■ **Work instruction**
Excluding images, repeat the data exactly as given.

■ **Data below**
_ _ _

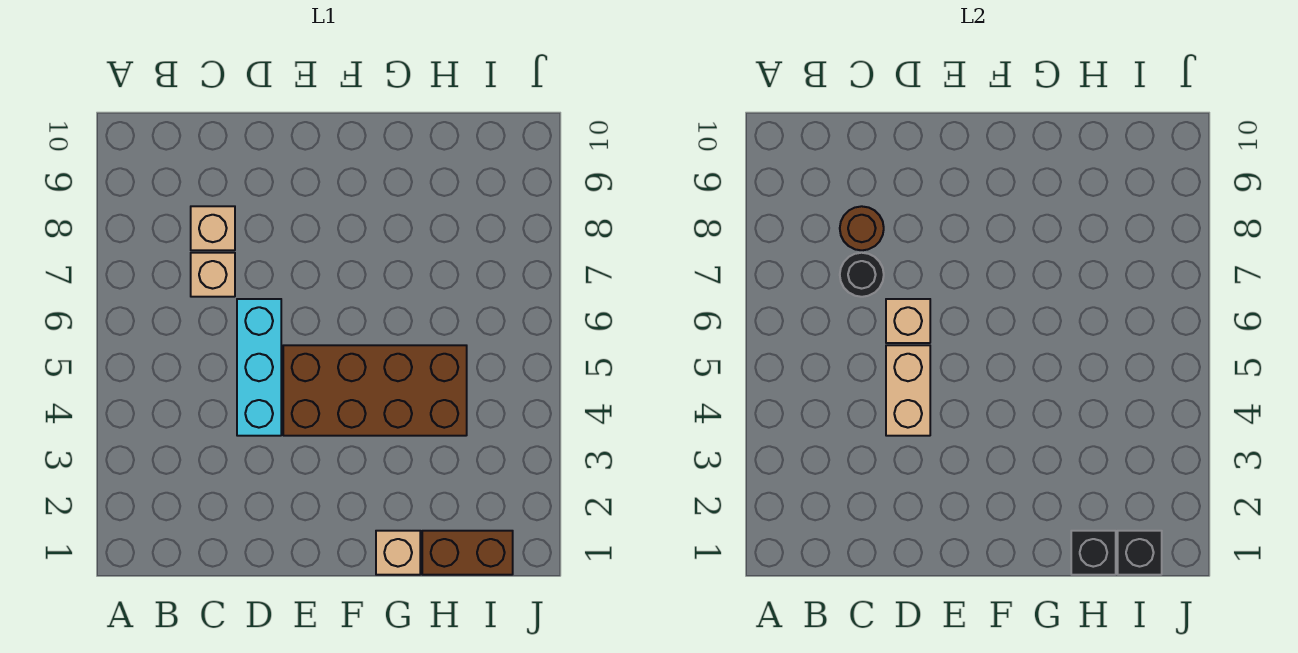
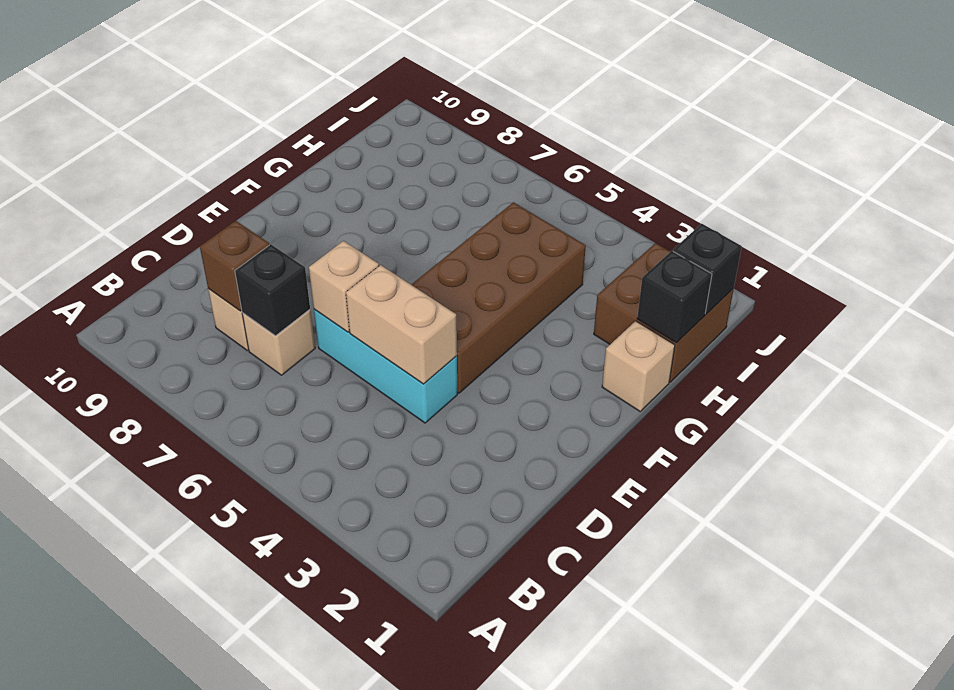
black round brick C7 level 2 -> black brick C7 level 2
brown round brick C8 level 2 -> brown brick C8 level 2
brown brick H1:I1 level 1 -> brown brick H1:I2 level 1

_ _ _

■ **Exercise answer**
black round brick C7 level 2 -> black brick C7 level 2
brown round brick C8 level 2 -> brown brick C8 level 2
brown brick H1:I1 level 1 -> brown brick H1:I2 level 1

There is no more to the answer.